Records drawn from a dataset
--*--
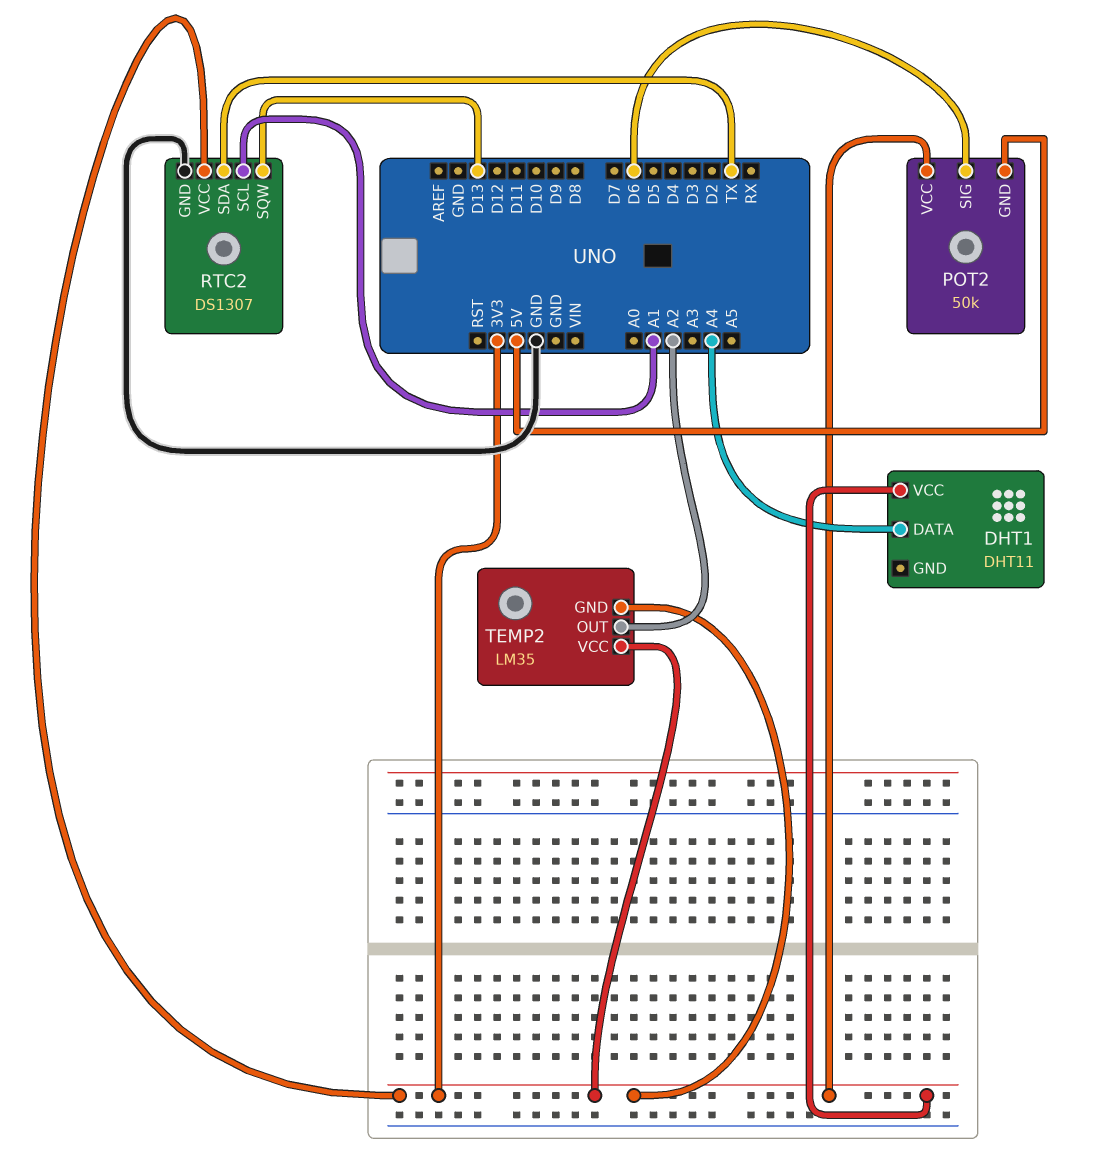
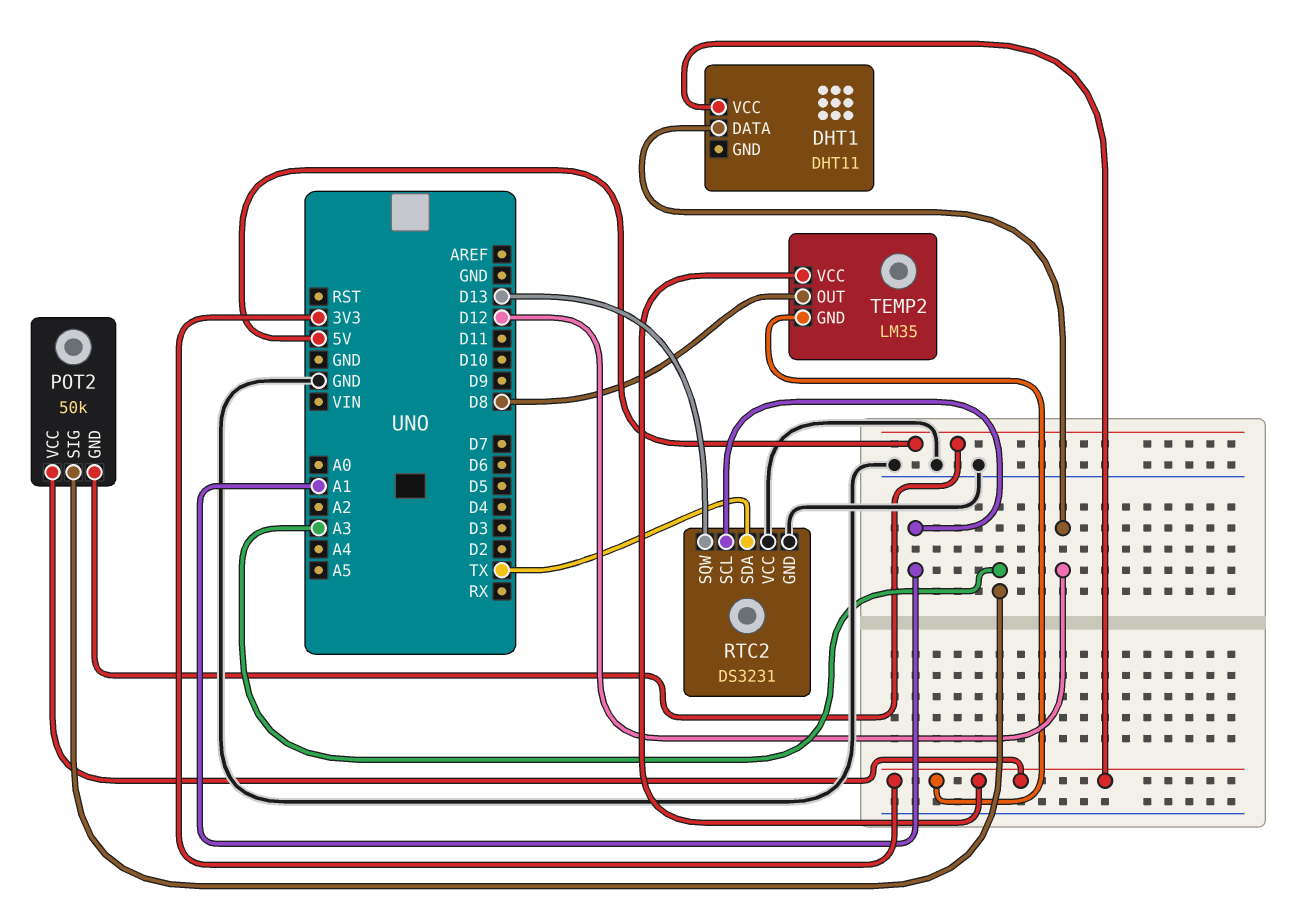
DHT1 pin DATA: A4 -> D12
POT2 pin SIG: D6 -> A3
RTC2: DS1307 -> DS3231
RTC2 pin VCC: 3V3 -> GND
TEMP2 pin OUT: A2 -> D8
--*--
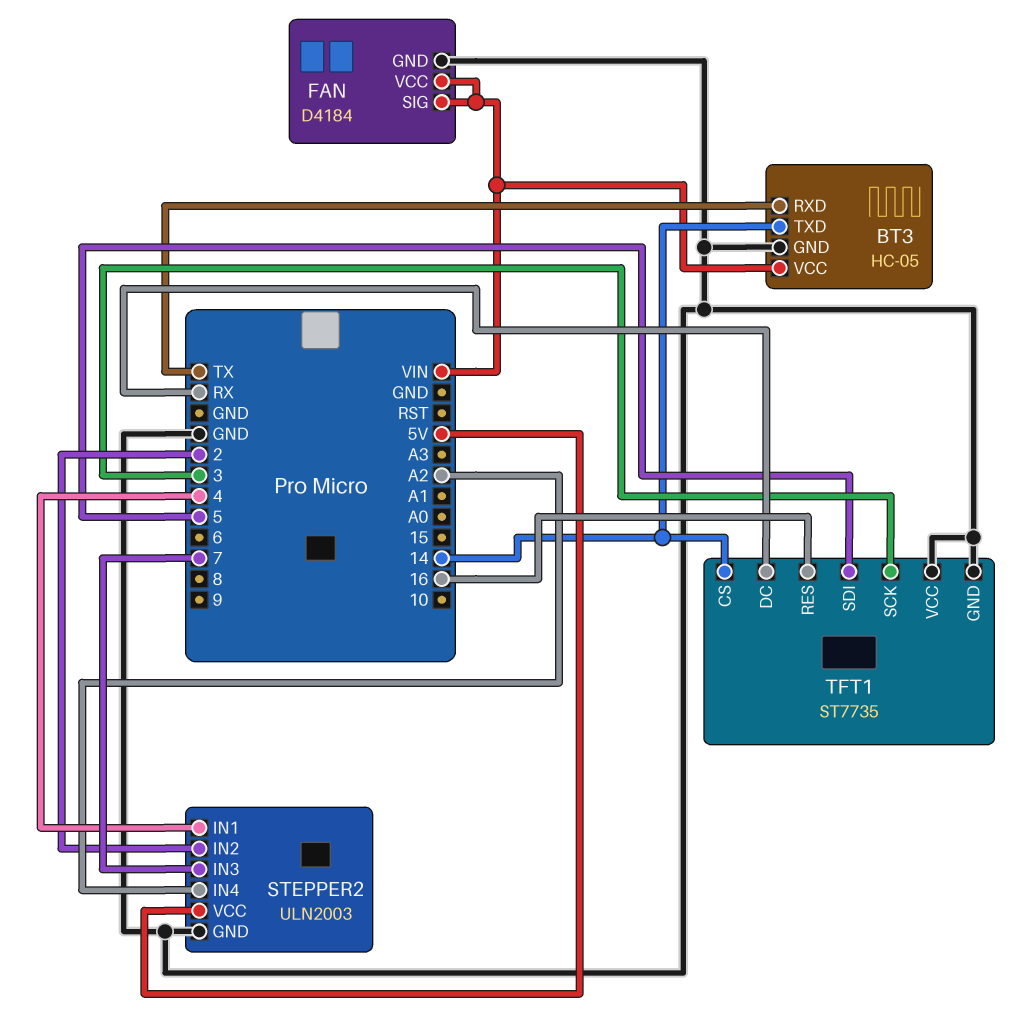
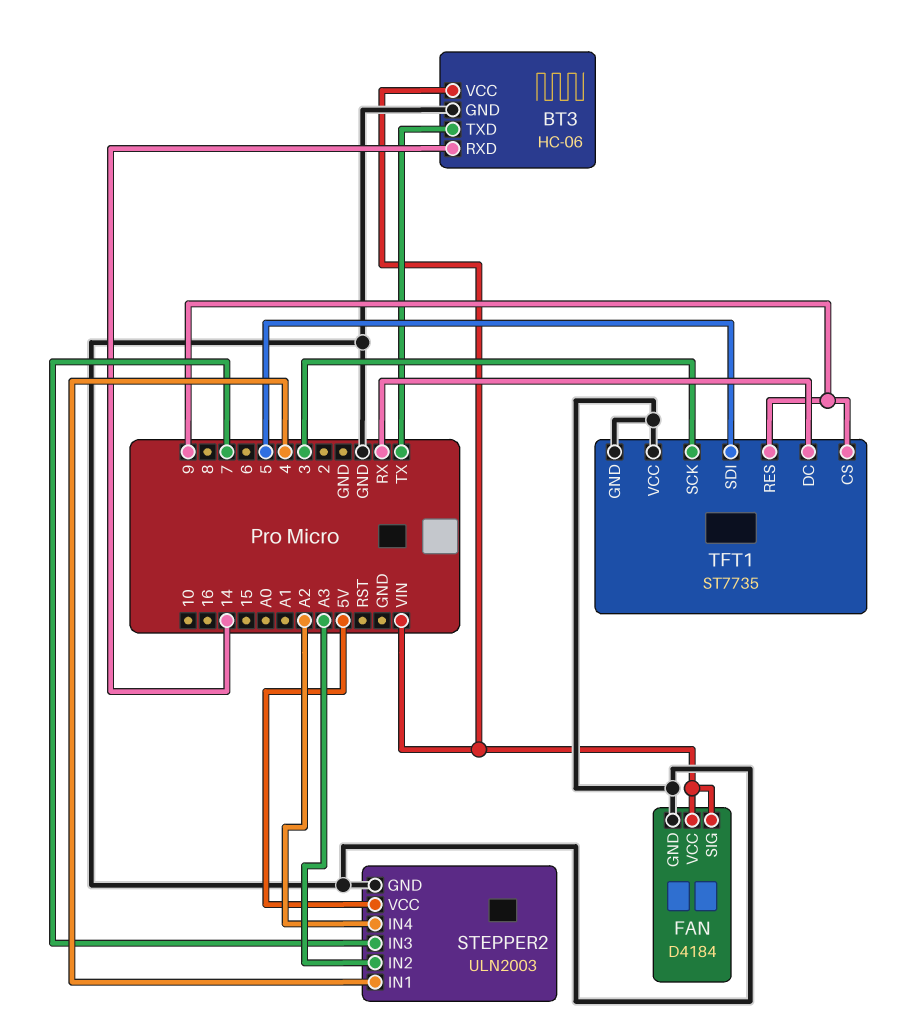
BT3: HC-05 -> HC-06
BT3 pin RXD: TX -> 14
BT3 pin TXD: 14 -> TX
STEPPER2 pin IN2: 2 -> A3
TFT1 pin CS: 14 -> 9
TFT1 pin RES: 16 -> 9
--*--
WHAT THE TASK REQUIRES: As listed above, the lines from the line with "BT3: HC-05 -> HC-06" to the line with "TFT1 pin RES: 16 -> 9" are to be echoed exactly, with both ends included and nothing added.

REPLY:
BT3: HC-05 -> HC-06
BT3 pin RXD: TX -> 14
BT3 pin TXD: 14 -> TX
STEPPER2 pin IN2: 2 -> A3
TFT1 pin CS: 14 -> 9
TFT1 pin RES: 16 -> 9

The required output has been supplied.